● What is being asked: Write out every line of the entries below as a JSON list of strings, one string per line, leaving out blank lines and the pictures.

------ Input material ------

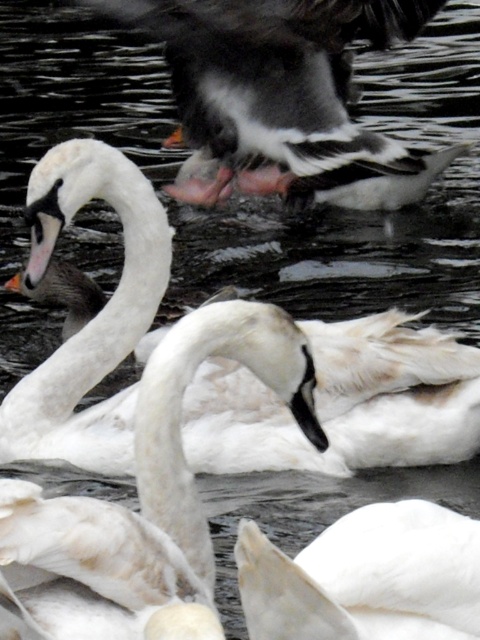
You are observing the swans in the water. Which swan, the white matte swan at center or the white feathered swan at center, is closer to you?

The white matte swan at center is positioned over the white feathered swan at center, so the white matte swan at center is closer to you.

You are a photographer trying to capture both the white matte swan at center and the white feathered swan at center in a single shot. Based on their positions, which swan do you think will appear larger in the photo?

The white matte swan at center might appear larger than the white feathered swan at center because it is wider according to the description.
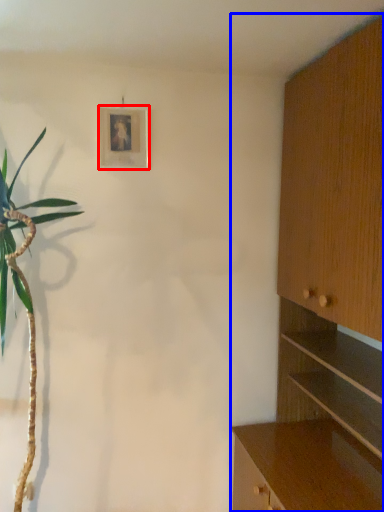
Question: Which point is further to the camera, picture frame (highlighted by a red box) or cabinetry (highlighted by a blue box)?

Choices:
 (A) picture frame
 (B) cabinetry

Answer: (A)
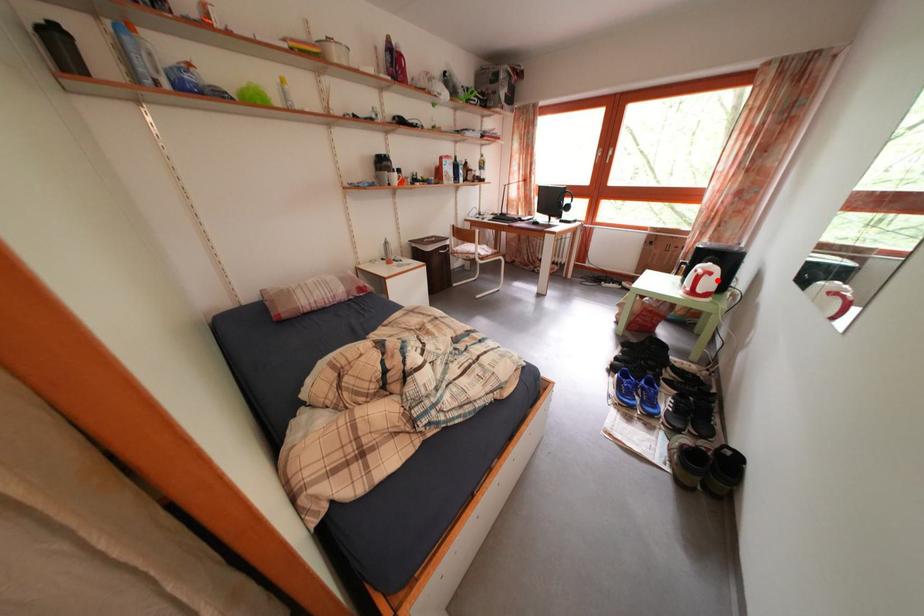
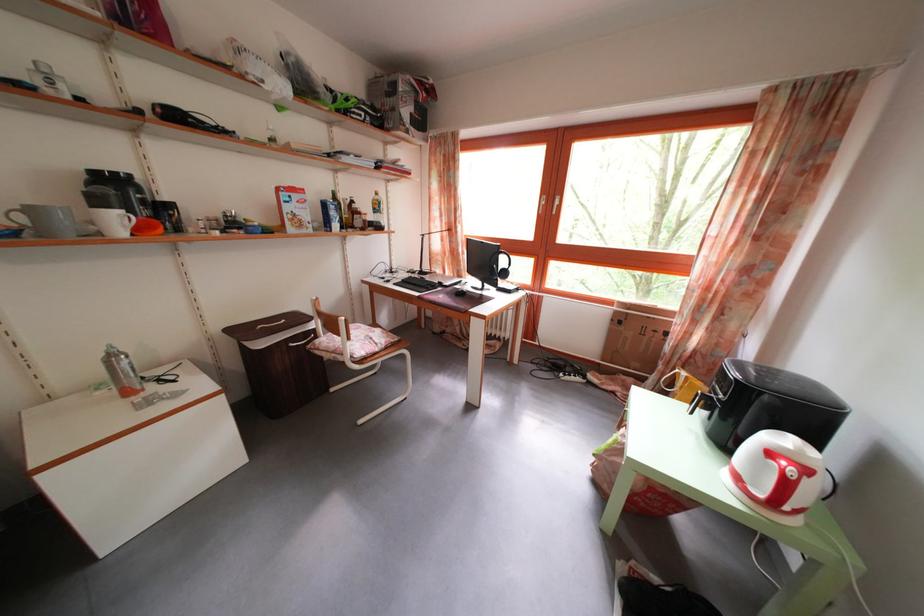
Where in the second image is the point corresponding to the highlighted location from the first image?

(812, 477)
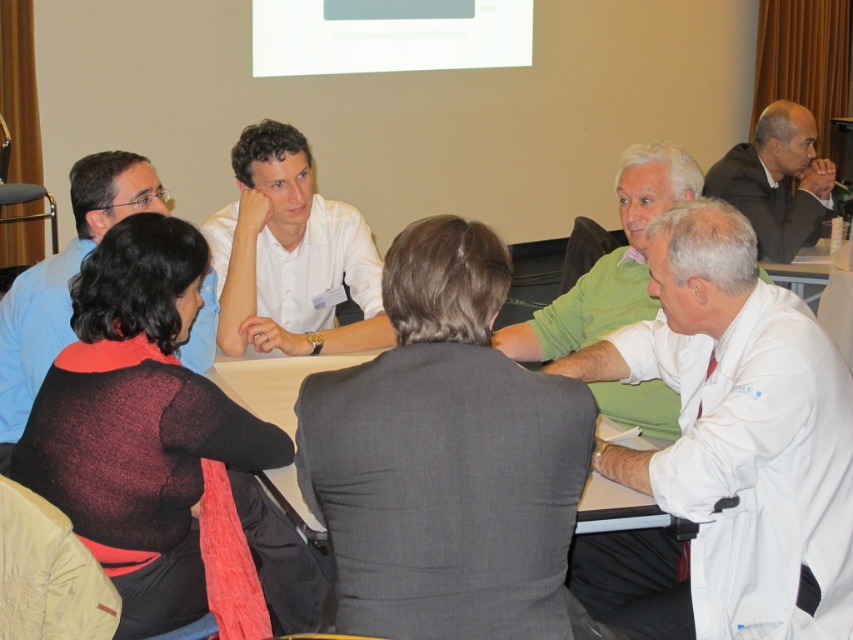
Question: Which object is positioned closest to the dark gray suit at upper right?

Choices:
 (A) matte black sweater at left
 (B) white smooth shirt at center

Answer: (B)

Question: Which point is closer to the camera taking this photo?

Choices:
 (A) (775, 227)
 (B) (283, 172)
 (C) (669, 426)
 (D) (41, 360)

Answer: (D)

Question: Is white smooth shirt at center wider than matte black sweater at left?

Choices:
 (A) yes
 (B) no

Answer: (A)

Question: Which object is closer to the camera taking this photo?

Choices:
 (A) dark gray suit at upper right
 (B) white smooth shirt at center

Answer: (B)

Question: Does white lab coat at center appear over white matte shirt at center?

Choices:
 (A) no
 (B) yes

Answer: (A)

Question: Can you confirm if white matte shirt at center is positioned below dark gray suit at upper right?

Choices:
 (A) no
 (B) yes

Answer: (B)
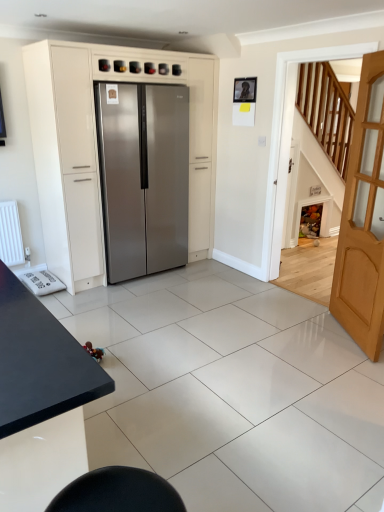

------

● Answer for the task:
[
  "You are observing the swans in the water. Which swan, the white matte swan at center or the white feathered swan at center, is closer to you?",
  "The white matte swan at center is positioned over the white feathered swan at center, so the white matte swan at center is closer to you.",
  "You are a photographer trying to capture both the white matte swan at center and the white feathered swan at center in a single shot. Based on their positions, which swan do you think will appear larger in the photo?",
  "The white matte swan at center might appear larger than the white feathered swan at center because it is wider according to the description.",
  "Question: Which point is further to the camera, picture frame (highlighted by a red box) or cabinetry (highlighted by a blue box)?",
  "Choices:",
  " (A) picture frame",
  " (B) cabinetry",
  "Answer: (A)",
  "Where in the second image is the point corresponding to the highlighted location from the first image?",
  "(812, 477)",
  "Question: Which object is positioned closest to the dark gray suit at upper right?",
  "Choices:",
  " (A) matte black sweater at left",
  " (B) white smooth shirt at center",
  "Answer: (B)",
  "Question: Which point is closer to the camera taking this photo?",
  "Choices:",
  " (A) (775, 227)",
  " (B) (283, 172)",
  " (C) (669, 426)",
  " (D) (41, 360)",
  "Answer: (D)",
  "Question: Is white smooth shirt at center wider than matte black sweater at left?",
  "Choices:",
  " (A) yes",
  " (B) no",
  "Answer: (A)",
  "Question: Which object is closer to the camera taking this photo?",
  "Choices:",
  " (A) dark gray suit at upper right",
  " (B) white smooth shirt at center",
  "Answer: (B)",
  "Question: Does white lab coat at center appear over white matte shirt at center?",
  "Choices:",
  " (A) no",
  " (B) yes",
  "Answer: (A)",
  "Question: Can you confirm if white matte shirt at center is positioned below dark gray suit at upper right?",
  "Choices:",
  " (A) no",
  " (B) yes",
  "Answer: (B)"
]